Exercise details - Within the data that follows, set down exactly the lines from the one containing "J3 pin 2: VIN -> GND" through the one containing "U4 pin IO5: VIN -> none", both ends included.
##### Data under study
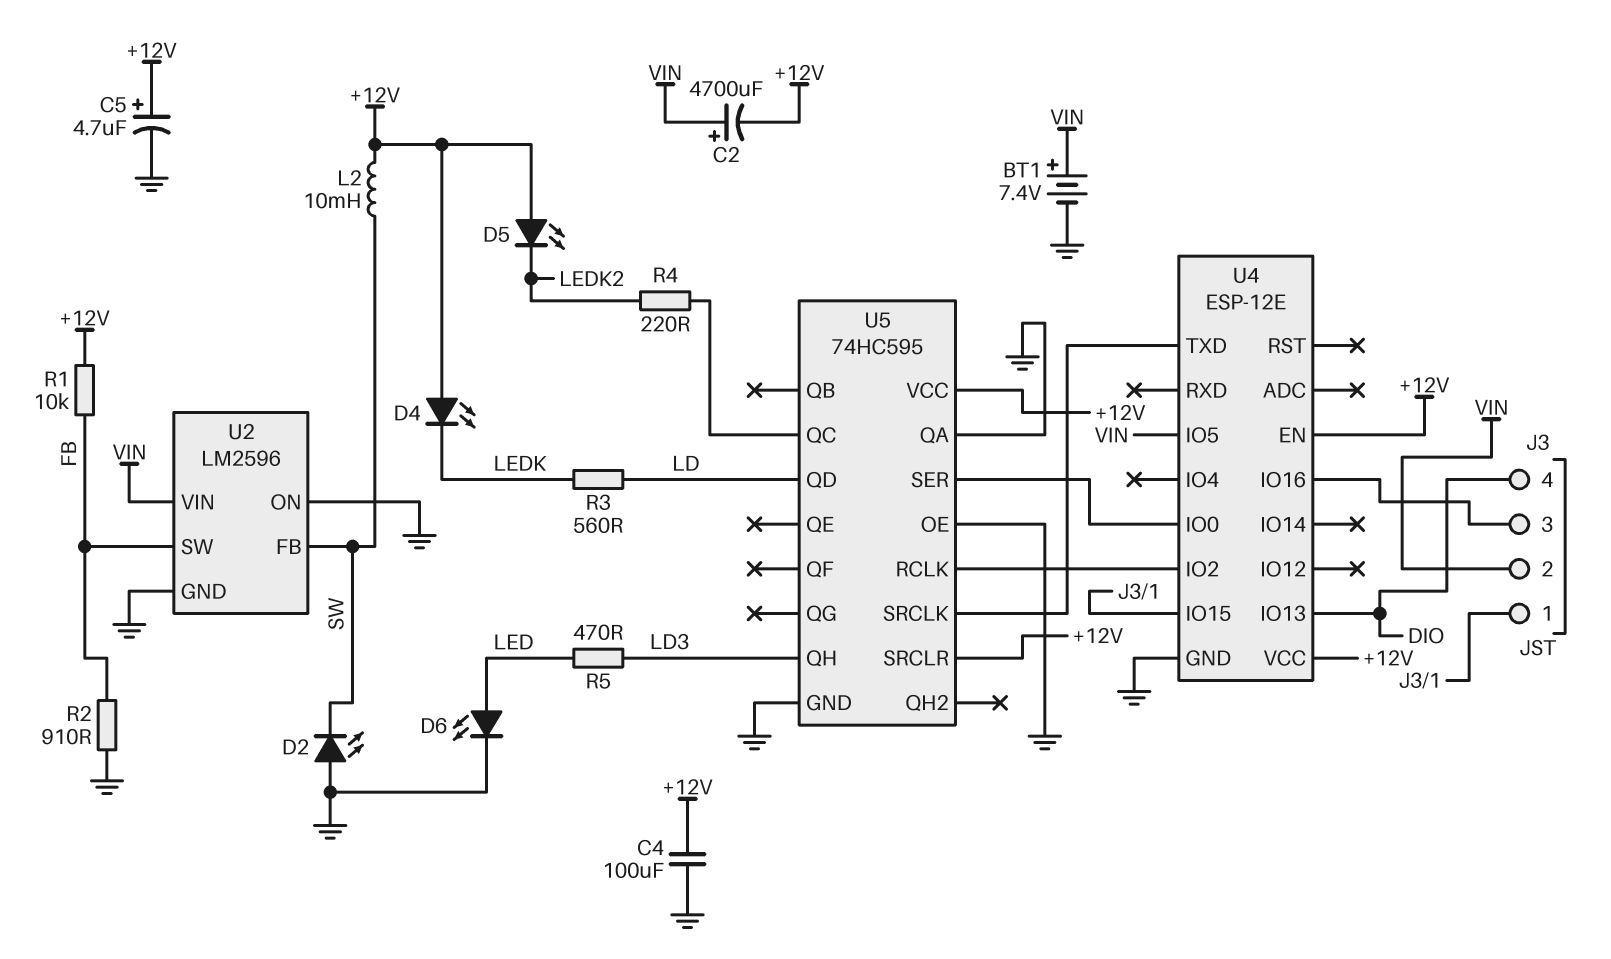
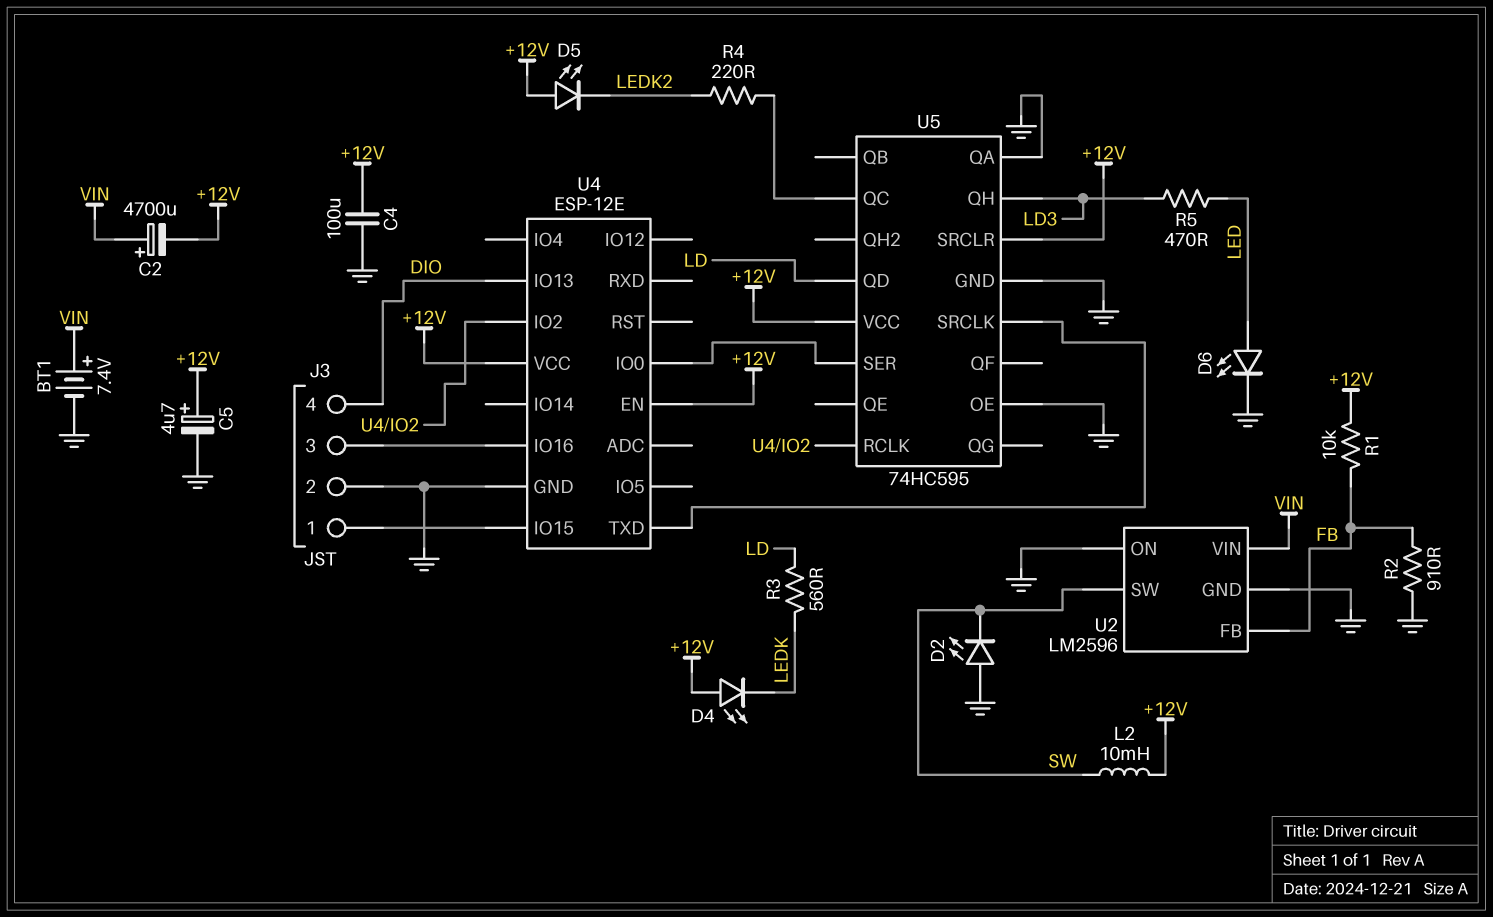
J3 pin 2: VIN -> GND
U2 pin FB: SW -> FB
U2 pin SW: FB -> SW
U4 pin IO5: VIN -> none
##########
##### Data under study
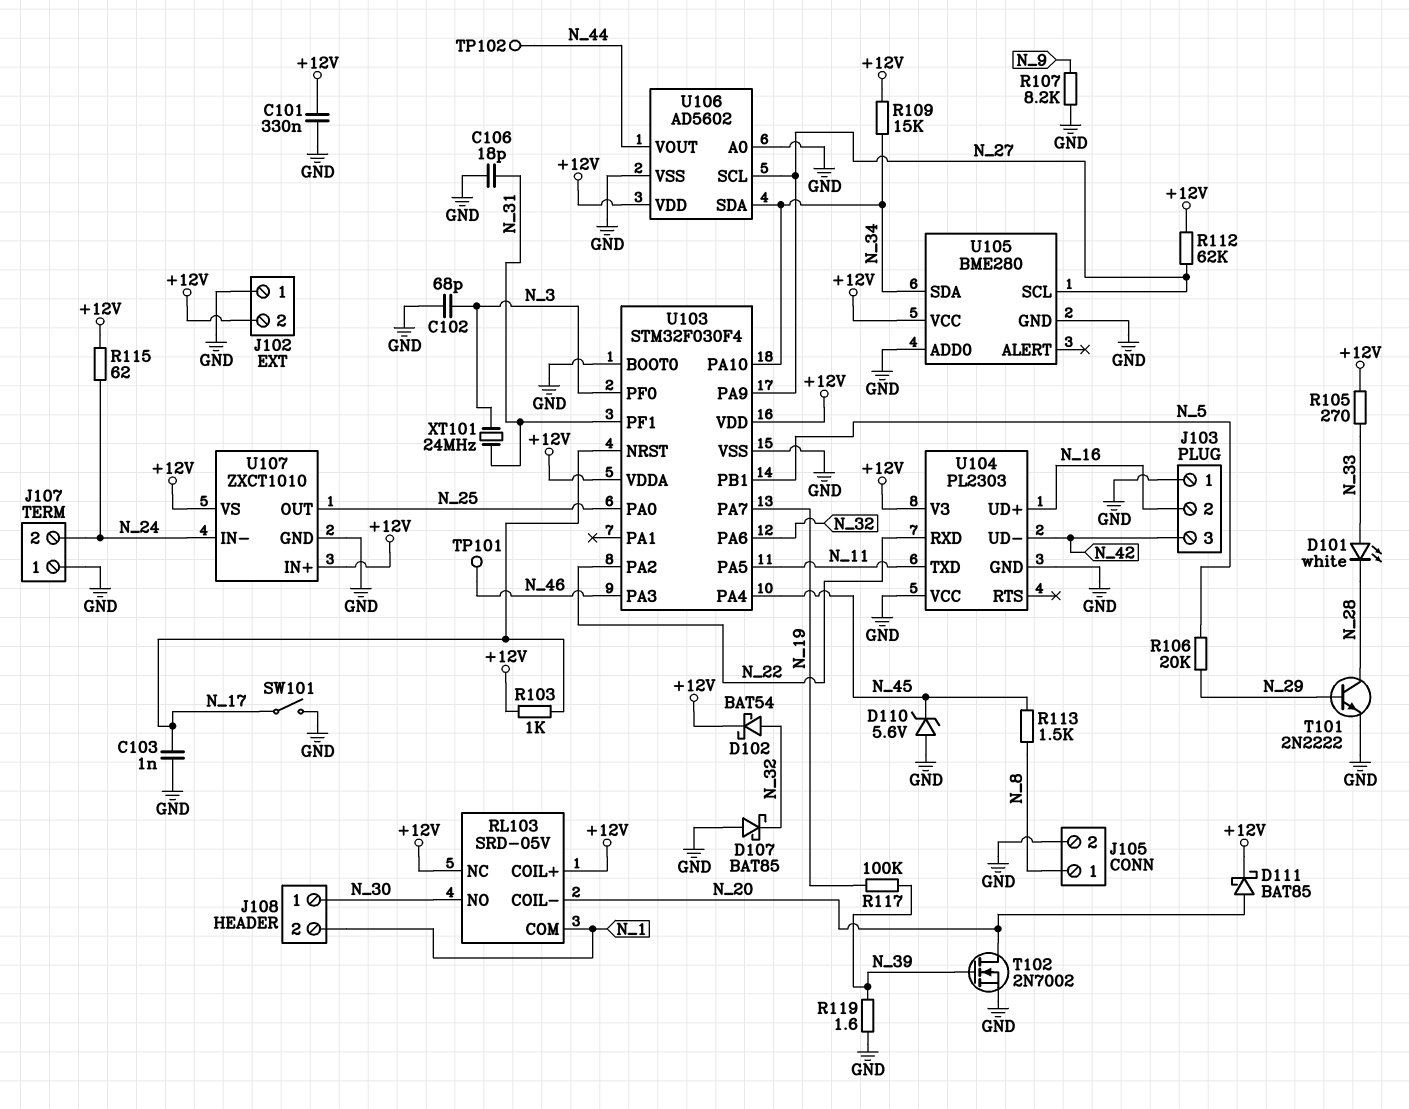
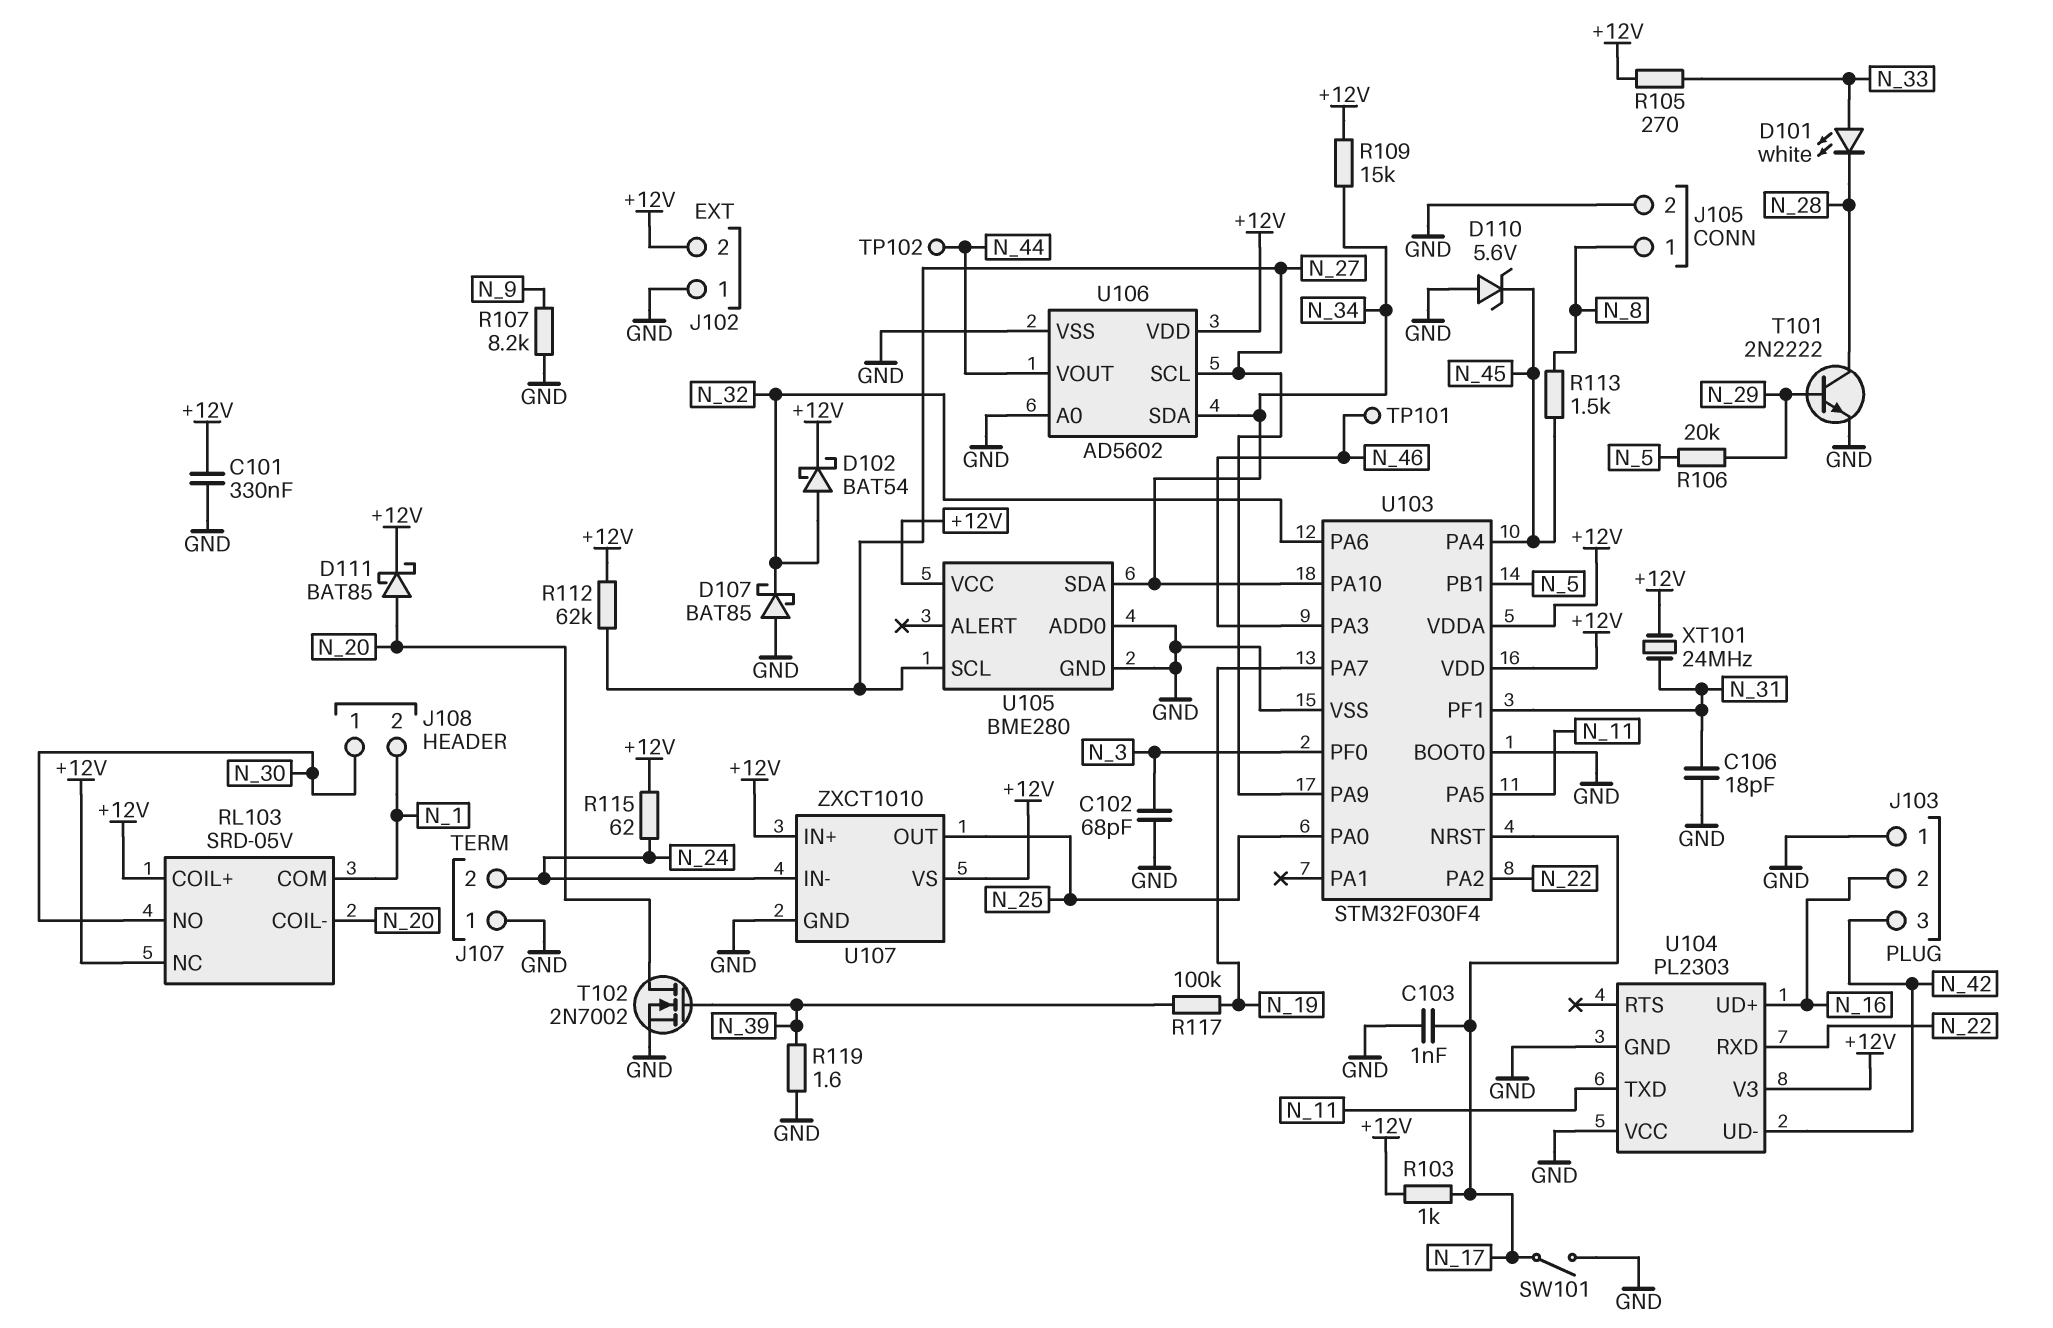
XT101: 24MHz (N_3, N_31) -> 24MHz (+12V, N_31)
##########
Exercise response -
J3 pin 2: VIN -> GND
U2 pin FB: SW -> FB
U2 pin SW: FB -> SW
U4 pin IO5: VIN -> none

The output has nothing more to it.